*** Data for this task Section Begins ***

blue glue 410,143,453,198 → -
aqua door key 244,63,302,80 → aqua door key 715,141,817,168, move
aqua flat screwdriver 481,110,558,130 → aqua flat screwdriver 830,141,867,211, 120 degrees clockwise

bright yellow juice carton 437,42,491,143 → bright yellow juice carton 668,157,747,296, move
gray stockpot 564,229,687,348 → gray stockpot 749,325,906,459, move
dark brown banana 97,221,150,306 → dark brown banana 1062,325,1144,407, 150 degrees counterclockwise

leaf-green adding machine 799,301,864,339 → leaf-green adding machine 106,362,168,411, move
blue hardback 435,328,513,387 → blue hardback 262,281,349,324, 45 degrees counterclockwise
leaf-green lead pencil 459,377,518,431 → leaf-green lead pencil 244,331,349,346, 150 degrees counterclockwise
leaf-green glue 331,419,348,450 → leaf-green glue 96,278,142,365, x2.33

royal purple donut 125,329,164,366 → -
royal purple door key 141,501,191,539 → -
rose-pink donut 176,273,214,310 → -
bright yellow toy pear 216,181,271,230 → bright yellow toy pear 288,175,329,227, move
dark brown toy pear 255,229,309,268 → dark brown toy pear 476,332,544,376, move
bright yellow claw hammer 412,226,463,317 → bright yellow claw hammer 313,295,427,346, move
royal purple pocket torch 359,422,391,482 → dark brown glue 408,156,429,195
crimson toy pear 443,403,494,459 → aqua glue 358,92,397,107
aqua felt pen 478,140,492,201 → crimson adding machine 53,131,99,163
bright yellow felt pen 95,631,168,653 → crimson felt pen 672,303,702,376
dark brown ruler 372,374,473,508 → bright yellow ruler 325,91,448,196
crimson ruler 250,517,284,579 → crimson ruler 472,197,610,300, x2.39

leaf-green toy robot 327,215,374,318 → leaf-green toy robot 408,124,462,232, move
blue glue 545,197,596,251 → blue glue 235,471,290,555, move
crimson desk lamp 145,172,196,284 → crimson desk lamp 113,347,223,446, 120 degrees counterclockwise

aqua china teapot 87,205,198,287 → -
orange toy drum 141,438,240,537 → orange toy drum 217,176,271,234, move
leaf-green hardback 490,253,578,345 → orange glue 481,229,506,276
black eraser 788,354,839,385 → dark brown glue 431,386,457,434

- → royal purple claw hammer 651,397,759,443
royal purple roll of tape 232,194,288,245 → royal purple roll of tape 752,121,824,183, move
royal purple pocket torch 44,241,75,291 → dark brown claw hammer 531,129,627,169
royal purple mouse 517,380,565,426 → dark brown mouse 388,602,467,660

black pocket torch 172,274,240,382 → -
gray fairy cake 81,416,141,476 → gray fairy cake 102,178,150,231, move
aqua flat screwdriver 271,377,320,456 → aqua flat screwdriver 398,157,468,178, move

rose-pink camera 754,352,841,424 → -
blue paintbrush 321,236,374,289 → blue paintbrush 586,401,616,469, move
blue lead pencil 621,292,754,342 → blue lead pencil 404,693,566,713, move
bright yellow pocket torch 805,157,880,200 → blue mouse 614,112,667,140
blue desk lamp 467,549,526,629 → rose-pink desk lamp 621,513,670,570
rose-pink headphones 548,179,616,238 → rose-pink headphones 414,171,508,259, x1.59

*** Data for this task Section Ends ***

**What is being asked**
Provide an exact copy of all the material.

**Task response**
blue glue 410,143,453,198 → -
aqua door key 244,63,302,80 → aqua door key 715,141,817,168, move
aqua flat screwdriver 481,110,558,130 → aqua flat screwdriver 830,141,867,211, 120 degrees clockwise

bright yellow juice carton 437,42,491,143 → bright yellow juice carton 668,157,747,296, move
gray stockpot 564,229,687,348 → gray stockpot 749,325,906,459, move
dark brown banana 97,221,150,306 → dark brown banana 1062,325,1144,407, 150 degrees counterclockwise

leaf-green adding machine 799,301,864,339 → leaf-green adding machine 106,362,168,411, move
blue hardback 435,328,513,387 → blue hardback 262,281,349,324, 45 degrees counterclockwise
leaf-green lead pencil 459,377,518,431 → leaf-green lead pencil 244,331,349,346, 150 degrees counterclockwise
leaf-green glue 331,419,348,450 → leaf-green glue 96,278,142,365, x2.33

royal purple donut 125,329,164,366 → -
royal purple door key 141,501,191,539 → -
rose-pink donut 176,273,214,310 → -
bright yellow toy pear 216,181,271,230 → bright yellow toy pear 288,175,329,227, move
dark brown toy pear 255,229,309,268 → dark brown toy pear 476,332,544,376, move
bright yellow claw hammer 412,226,463,317 → bright yellow claw hammer 313,295,427,346, move
royal purple pocket torch 359,422,391,482 → dark brown glue 408,156,429,195
crimson toy pear 443,403,494,459 → aqua glue 358,92,397,107
aqua felt pen 478,140,492,201 → crimson adding machine 53,131,99,163
bright yellow felt pen 95,631,168,653 → crimson felt pen 672,303,702,376
dark brown ruler 372,374,473,508 → bright yellow ruler 325,91,448,196
crimson ruler 250,517,284,579 → crimson ruler 472,197,610,300, x2.39

leaf-green toy robot 327,215,374,318 → leaf-green toy robot 408,124,462,232, move
blue glue 545,197,596,251 → blue glue 235,471,290,555, move
crimson desk lamp 145,172,196,284 → crimson desk lamp 113,347,223,446, 120 degrees counterclockwise

aqua china teapot 87,205,198,287 → -
orange toy drum 141,438,240,537 → orange toy drum 217,176,271,234, move
leaf-green hardback 490,253,578,345 → orange glue 481,229,506,276
black eraser 788,354,839,385 → dark brown glue 431,386,457,434

- → royal purple claw hammer 651,397,759,443
royal purple roll of tape 232,194,288,245 → royal purple roll of tape 752,121,824,183, move
royal purple pocket torch 44,241,75,291 → dark brown claw hammer 531,129,627,169
royal purple mouse 517,380,565,426 → dark brown mouse 388,602,467,660

black pocket torch 172,274,240,382 → -
gray fairy cake 81,416,141,476 → gray fairy cake 102,178,150,231, move
aqua flat screwdriver 271,377,320,456 → aqua flat screwdriver 398,157,468,178, move

rose-pink camera 754,352,841,424 → -
blue paintbrush 321,236,374,289 → blue paintbrush 586,401,616,469, move
blue lead pencil 621,292,754,342 → blue lead pencil 404,693,566,713, move
bright yellow pocket torch 805,157,880,200 → blue mouse 614,112,667,140
blue desk lamp 467,549,526,629 → rose-pink desk lamp 621,513,670,570
rose-pink headphones 548,179,616,238 → rose-pink headphones 414,171,508,259, x1.59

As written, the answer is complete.